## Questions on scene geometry
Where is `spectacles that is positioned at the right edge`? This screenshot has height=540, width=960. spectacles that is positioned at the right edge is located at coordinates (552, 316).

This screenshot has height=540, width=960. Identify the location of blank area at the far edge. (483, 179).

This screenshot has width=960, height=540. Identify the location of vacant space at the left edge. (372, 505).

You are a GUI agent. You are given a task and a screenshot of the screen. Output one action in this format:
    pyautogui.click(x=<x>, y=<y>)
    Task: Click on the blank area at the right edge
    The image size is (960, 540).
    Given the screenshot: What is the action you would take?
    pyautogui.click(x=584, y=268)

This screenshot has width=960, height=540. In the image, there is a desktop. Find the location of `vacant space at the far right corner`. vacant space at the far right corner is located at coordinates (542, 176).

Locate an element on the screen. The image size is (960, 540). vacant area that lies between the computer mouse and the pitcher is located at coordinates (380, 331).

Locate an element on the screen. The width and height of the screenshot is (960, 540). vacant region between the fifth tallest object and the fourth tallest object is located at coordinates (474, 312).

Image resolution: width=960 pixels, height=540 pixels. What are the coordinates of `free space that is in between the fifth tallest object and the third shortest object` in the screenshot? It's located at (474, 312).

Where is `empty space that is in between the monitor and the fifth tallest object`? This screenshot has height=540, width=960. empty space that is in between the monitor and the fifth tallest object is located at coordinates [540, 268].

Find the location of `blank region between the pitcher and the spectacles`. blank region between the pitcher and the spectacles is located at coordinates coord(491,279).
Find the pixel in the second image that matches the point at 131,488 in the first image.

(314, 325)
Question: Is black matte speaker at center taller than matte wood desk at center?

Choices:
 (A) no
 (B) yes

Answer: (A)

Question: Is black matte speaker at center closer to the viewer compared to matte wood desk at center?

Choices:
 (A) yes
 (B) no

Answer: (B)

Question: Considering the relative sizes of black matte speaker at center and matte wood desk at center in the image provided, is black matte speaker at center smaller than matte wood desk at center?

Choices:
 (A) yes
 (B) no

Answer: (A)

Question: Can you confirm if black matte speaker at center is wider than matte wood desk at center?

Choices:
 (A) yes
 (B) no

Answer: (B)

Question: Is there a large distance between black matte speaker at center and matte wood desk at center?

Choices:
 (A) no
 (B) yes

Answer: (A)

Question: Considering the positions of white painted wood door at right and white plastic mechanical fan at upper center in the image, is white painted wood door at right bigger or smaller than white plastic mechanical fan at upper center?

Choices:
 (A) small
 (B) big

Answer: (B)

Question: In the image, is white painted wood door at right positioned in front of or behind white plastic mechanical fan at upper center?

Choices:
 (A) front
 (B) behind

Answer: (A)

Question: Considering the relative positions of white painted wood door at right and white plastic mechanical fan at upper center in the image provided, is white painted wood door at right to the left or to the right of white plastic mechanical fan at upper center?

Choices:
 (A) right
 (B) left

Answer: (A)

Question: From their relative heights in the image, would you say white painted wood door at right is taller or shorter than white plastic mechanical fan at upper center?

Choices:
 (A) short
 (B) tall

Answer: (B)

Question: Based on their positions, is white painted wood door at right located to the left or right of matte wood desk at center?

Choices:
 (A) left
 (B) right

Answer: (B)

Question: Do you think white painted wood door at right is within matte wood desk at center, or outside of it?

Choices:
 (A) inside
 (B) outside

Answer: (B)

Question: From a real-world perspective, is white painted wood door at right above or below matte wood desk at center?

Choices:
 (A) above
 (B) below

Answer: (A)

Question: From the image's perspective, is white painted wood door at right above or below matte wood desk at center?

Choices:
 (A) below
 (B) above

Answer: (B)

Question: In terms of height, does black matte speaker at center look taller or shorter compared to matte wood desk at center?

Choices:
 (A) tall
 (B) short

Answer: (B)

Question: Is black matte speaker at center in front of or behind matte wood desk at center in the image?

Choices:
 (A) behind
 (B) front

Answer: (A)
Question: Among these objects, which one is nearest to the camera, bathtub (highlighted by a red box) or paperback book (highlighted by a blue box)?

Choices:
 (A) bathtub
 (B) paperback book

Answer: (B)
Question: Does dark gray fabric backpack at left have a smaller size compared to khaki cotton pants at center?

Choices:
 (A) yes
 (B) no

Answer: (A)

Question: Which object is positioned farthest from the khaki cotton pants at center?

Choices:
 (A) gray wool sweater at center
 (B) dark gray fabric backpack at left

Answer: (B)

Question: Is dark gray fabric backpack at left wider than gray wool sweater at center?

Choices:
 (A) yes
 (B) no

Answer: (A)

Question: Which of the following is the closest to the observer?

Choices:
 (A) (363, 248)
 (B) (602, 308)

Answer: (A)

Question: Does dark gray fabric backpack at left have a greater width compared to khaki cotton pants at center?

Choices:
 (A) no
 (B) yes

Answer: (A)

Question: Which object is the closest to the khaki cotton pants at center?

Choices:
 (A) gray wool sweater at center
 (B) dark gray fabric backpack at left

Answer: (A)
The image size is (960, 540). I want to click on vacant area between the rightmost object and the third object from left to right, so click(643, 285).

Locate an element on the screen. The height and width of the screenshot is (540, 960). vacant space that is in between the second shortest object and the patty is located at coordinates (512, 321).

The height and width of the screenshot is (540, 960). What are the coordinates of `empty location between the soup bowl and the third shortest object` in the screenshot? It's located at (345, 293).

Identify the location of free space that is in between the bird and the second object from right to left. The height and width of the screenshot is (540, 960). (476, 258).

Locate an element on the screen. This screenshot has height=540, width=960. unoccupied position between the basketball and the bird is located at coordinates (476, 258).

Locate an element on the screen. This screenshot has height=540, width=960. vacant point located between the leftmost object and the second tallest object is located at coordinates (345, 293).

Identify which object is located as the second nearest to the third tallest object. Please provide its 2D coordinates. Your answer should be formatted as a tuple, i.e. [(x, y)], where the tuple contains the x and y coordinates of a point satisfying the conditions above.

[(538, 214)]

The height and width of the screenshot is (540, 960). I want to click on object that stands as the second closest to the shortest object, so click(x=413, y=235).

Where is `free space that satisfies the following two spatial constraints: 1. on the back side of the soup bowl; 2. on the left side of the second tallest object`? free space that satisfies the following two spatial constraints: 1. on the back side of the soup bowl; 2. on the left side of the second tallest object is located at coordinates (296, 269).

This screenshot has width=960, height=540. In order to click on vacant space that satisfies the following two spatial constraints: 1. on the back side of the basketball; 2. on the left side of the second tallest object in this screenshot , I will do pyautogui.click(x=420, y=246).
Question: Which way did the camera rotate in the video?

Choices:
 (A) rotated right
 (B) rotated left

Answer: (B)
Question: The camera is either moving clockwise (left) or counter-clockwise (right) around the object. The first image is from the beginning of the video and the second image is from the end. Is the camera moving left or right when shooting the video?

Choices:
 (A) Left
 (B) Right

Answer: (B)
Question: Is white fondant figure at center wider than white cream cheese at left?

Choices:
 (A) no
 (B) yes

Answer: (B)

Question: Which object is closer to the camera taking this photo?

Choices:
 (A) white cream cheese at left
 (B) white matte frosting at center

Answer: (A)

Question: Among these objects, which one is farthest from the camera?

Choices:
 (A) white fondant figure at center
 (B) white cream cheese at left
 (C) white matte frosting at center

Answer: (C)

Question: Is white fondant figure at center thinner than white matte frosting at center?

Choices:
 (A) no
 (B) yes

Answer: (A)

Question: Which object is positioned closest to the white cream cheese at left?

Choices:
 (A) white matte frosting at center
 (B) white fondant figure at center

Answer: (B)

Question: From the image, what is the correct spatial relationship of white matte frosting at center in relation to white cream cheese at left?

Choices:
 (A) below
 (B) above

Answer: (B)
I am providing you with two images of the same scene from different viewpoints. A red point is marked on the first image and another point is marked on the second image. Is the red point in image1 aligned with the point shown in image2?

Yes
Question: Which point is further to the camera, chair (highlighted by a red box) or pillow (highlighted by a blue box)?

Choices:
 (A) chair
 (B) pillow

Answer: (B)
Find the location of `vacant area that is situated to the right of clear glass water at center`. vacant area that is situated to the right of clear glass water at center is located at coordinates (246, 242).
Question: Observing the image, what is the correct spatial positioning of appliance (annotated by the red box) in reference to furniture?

## AIM
Reproduce the lines from the one containing "Locate an element on the screen. The width" through the one containing "Image resolution: width=960", changing every "screenshot" to "image" and leaving all else unchanged.

## ANSWER
Locate an element on the screen. The width and height of the image is (960, 540). vacant region between the fifth tallest object and the fourth tallest object is located at coordinates (474, 312).

Image resolution: width=960 pixels, height=540 pixels. What are the coordinates of `free space that is in between the fifth tallest object and the third shortest object` in the image? It's located at (474, 312).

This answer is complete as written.